[Data excerpts]:
***
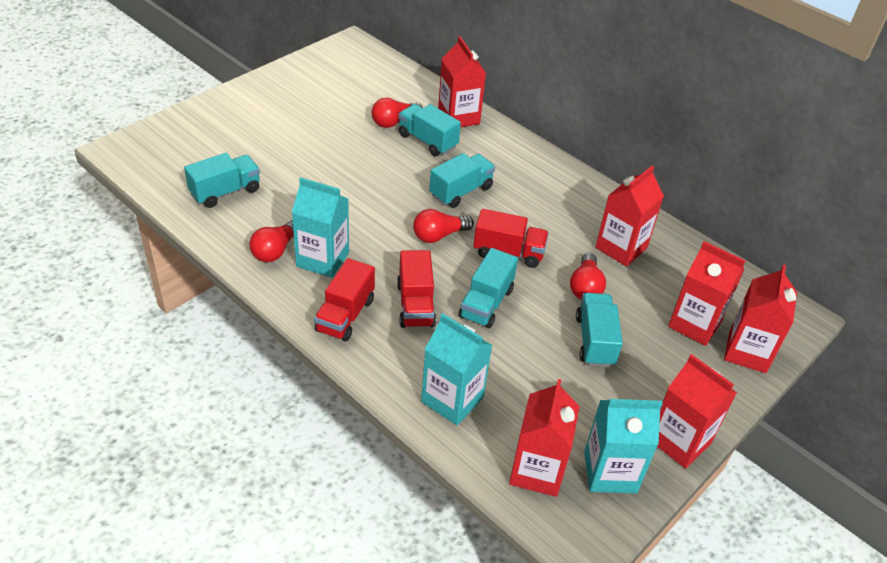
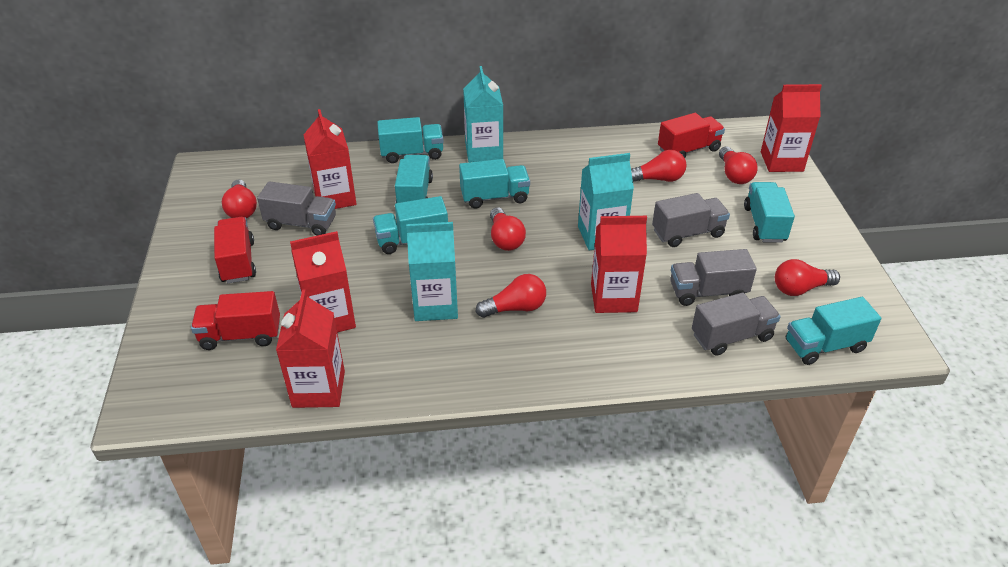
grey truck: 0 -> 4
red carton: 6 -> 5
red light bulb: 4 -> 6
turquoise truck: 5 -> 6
***
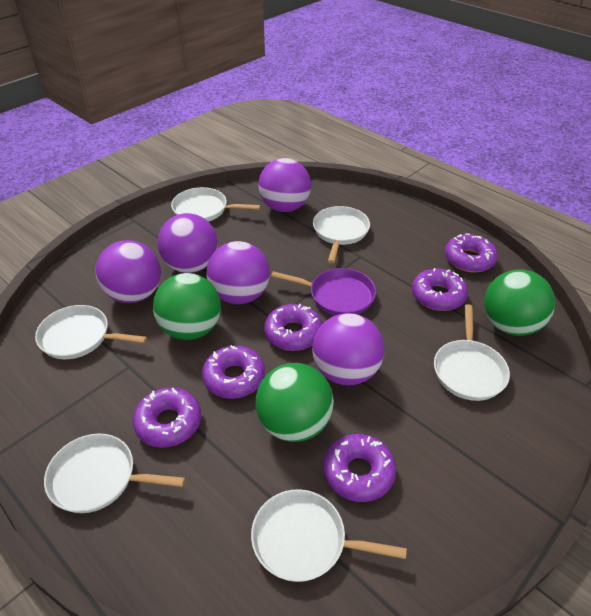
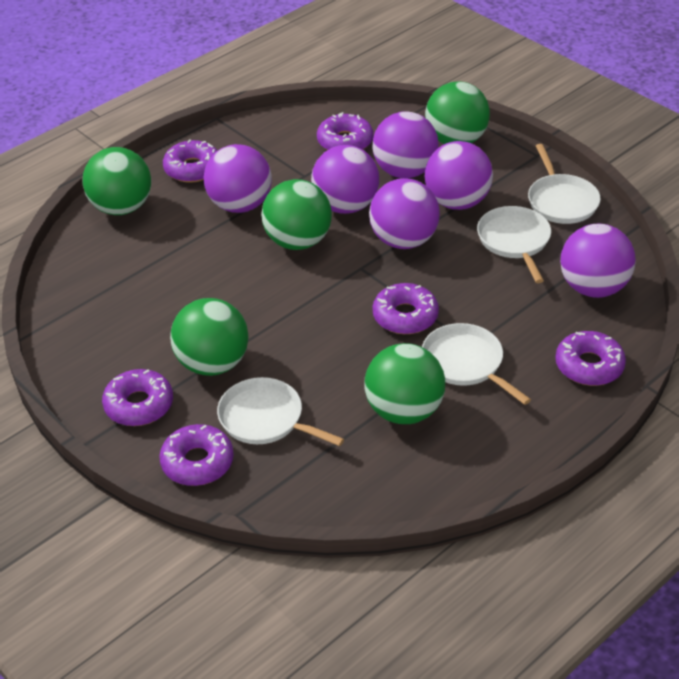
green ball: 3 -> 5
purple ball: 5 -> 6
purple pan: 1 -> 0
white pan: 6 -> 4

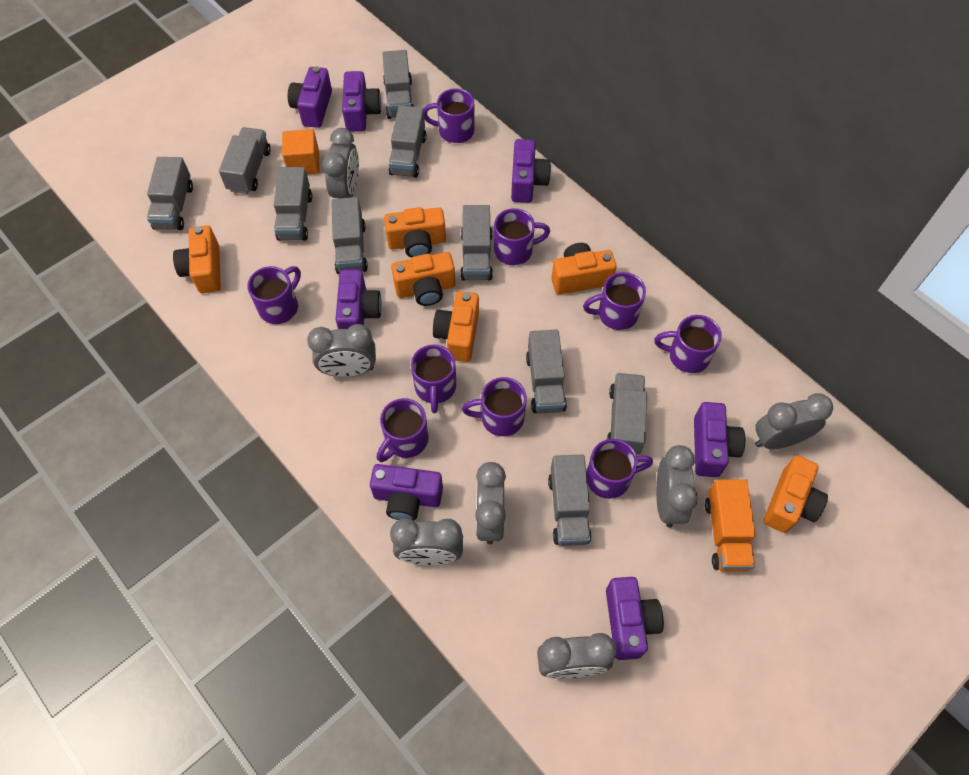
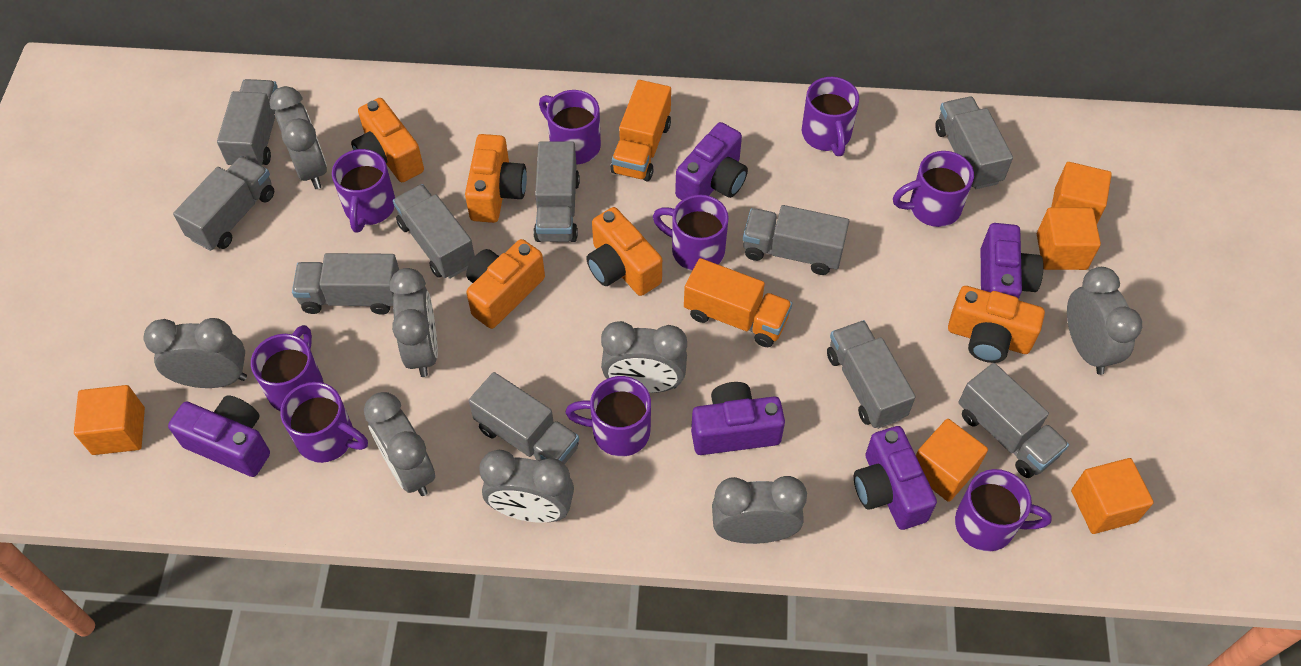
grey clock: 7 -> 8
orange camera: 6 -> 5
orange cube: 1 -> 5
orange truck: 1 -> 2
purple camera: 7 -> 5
***
[What is needed]: Once the line with "purple ball: 5 -> 6" is found above, print it and every line after it through the line with "purple camera: 7 -> 5", exactly. Pictures stay out.

[Response area]:
purple ball: 5 -> 6
purple pan: 1 -> 0
white pan: 6 -> 4

grey clock: 7 -> 8
orange camera: 6 -> 5
orange cube: 1 -> 5
orange truck: 1 -> 2
purple camera: 7 -> 5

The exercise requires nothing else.